What you are asked to do: For each record, copy the text exactly and omit any picture it holds.

Data in this exercise:
:::::
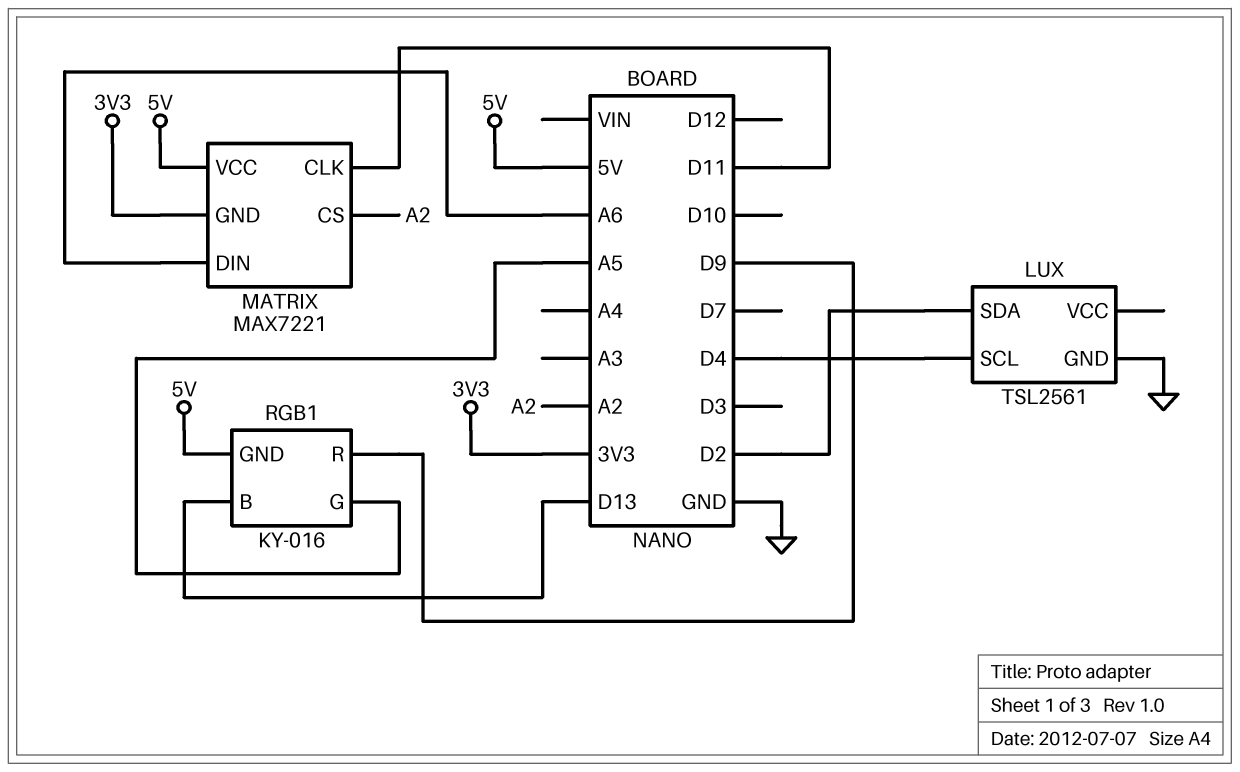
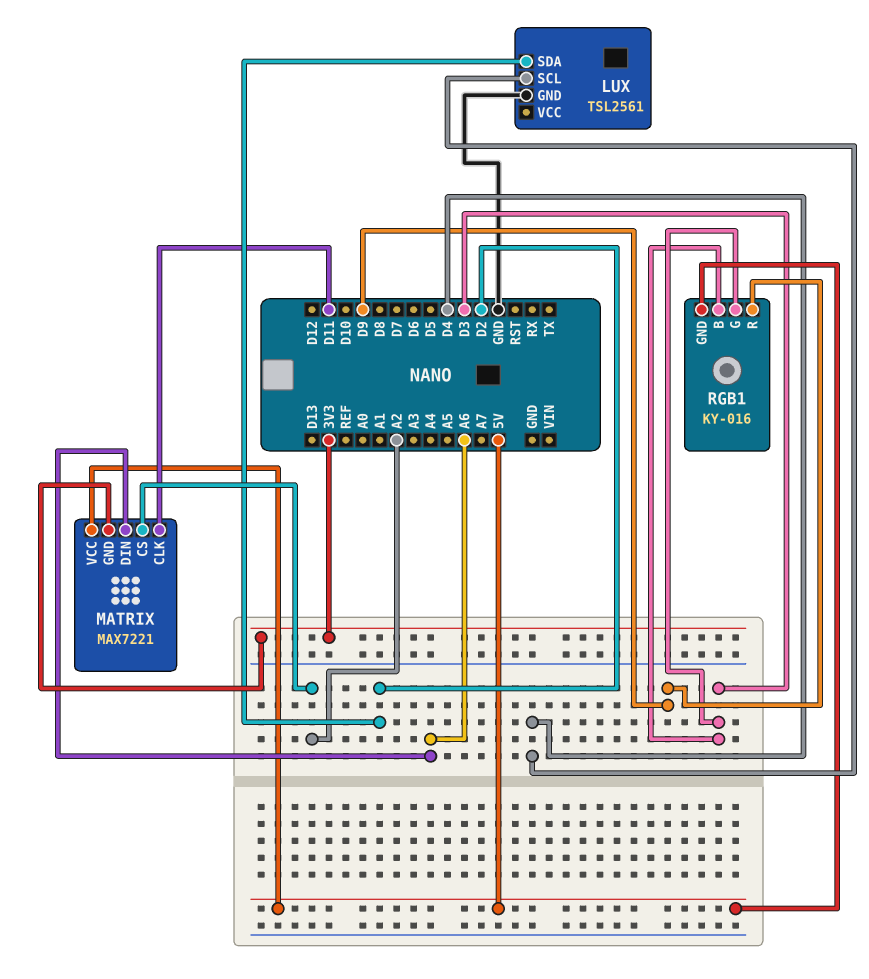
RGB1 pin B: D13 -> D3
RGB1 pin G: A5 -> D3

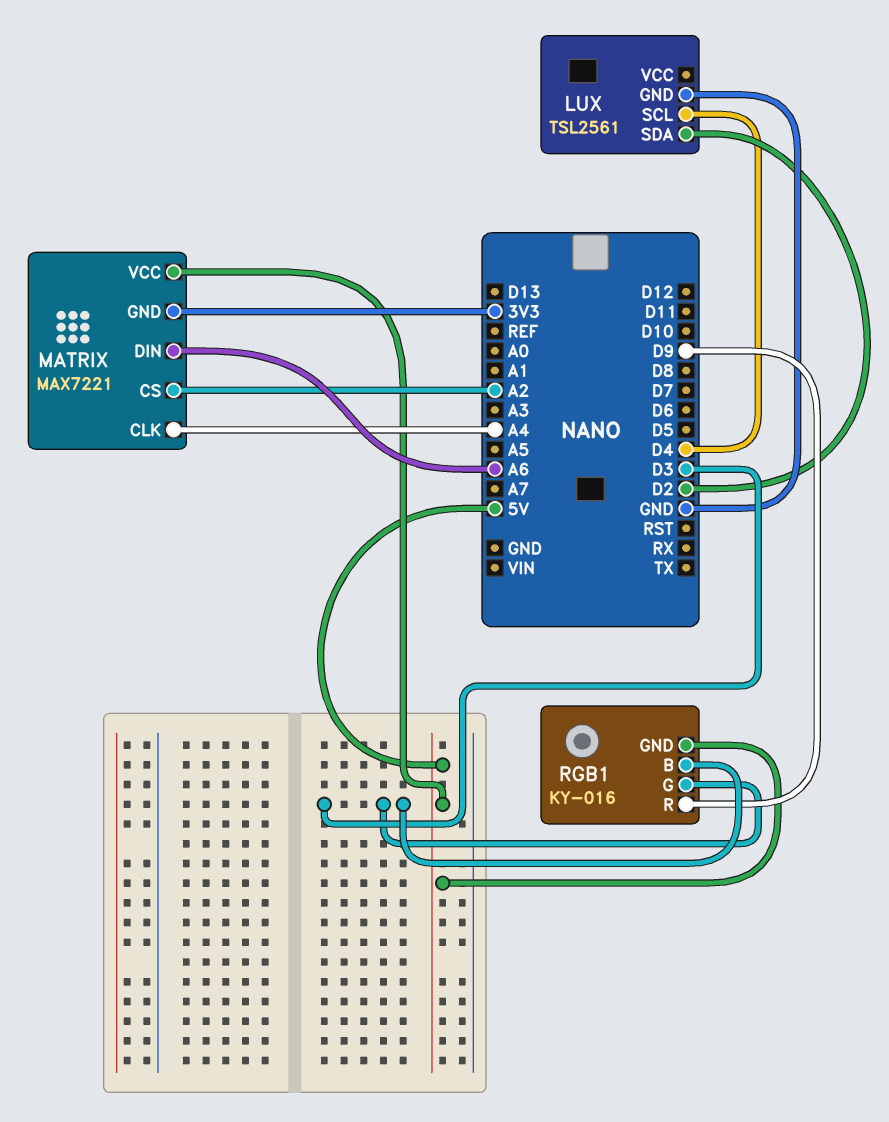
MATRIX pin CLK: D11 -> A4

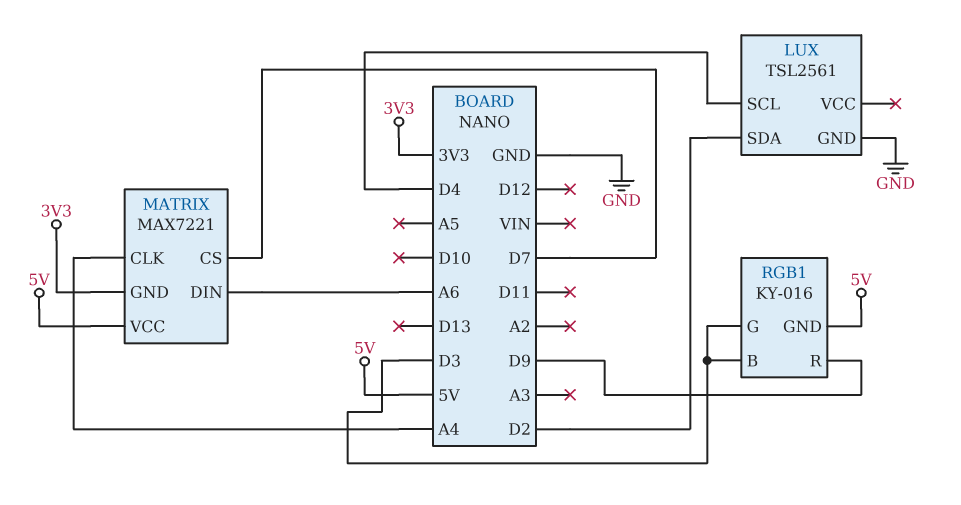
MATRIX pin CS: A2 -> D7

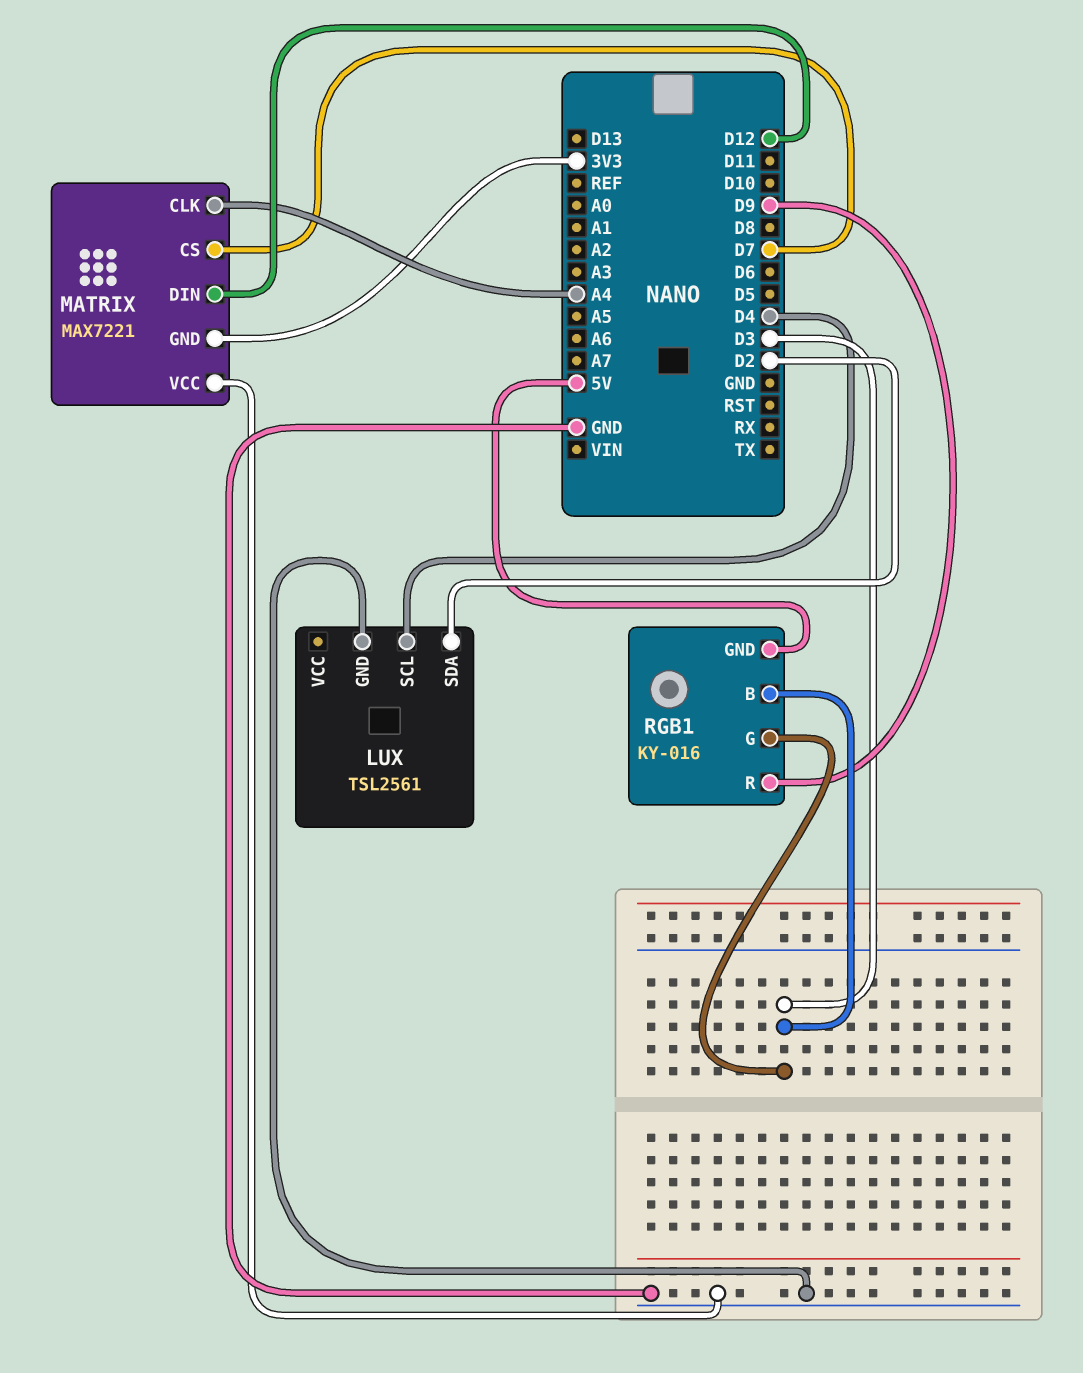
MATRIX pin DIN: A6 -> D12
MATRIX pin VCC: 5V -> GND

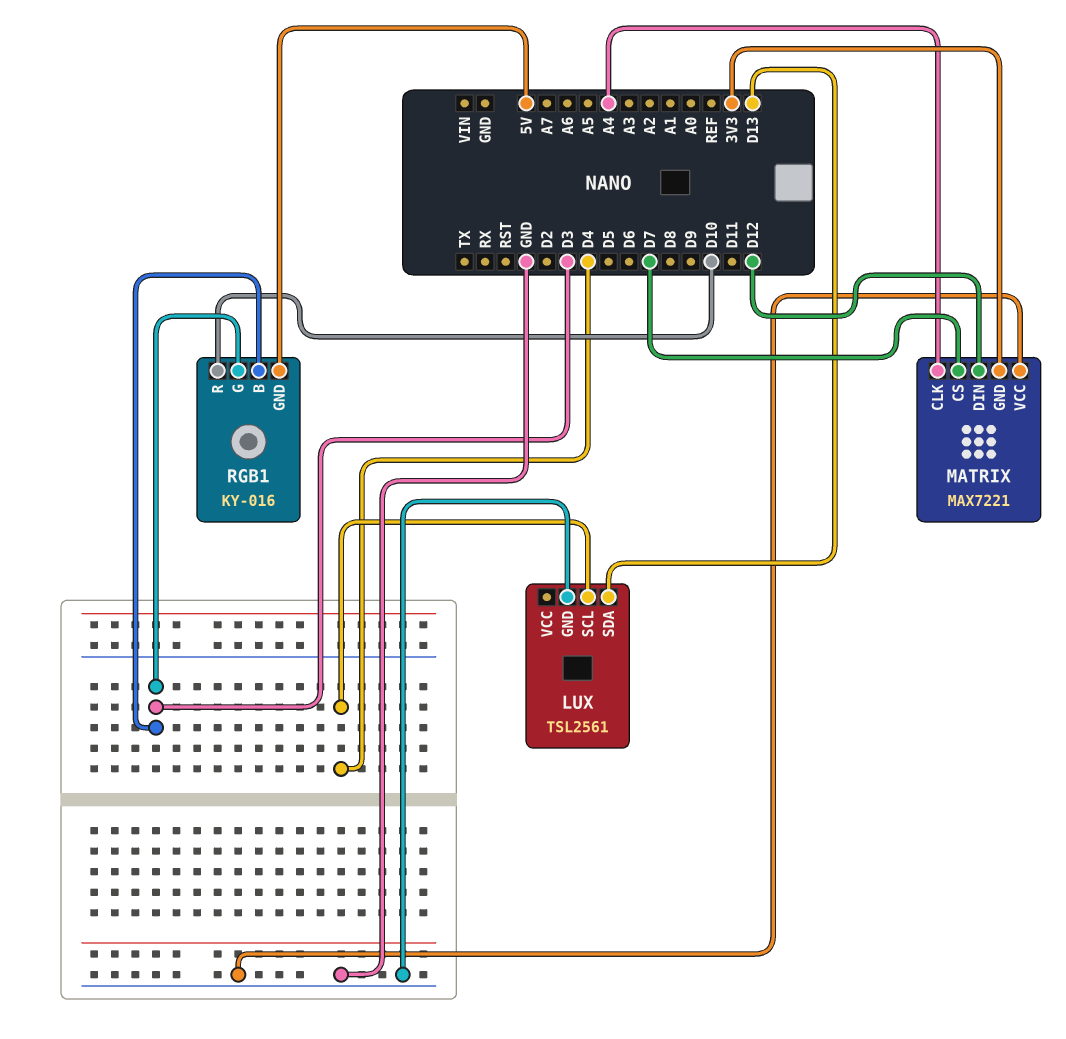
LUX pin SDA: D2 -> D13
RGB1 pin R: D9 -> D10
:::::
Your solution:
RGB1 pin B: D13 -> D3
RGB1 pin G: A5 -> D3

MATRIX pin CLK: D11 -> A4

MATRIX pin CS: A2 -> D7

MATRIX pin DIN: A6 -> D12
MATRIX pin VCC: 5V -> GND

LUX pin SDA: D2 -> D13
RGB1 pin R: D9 -> D10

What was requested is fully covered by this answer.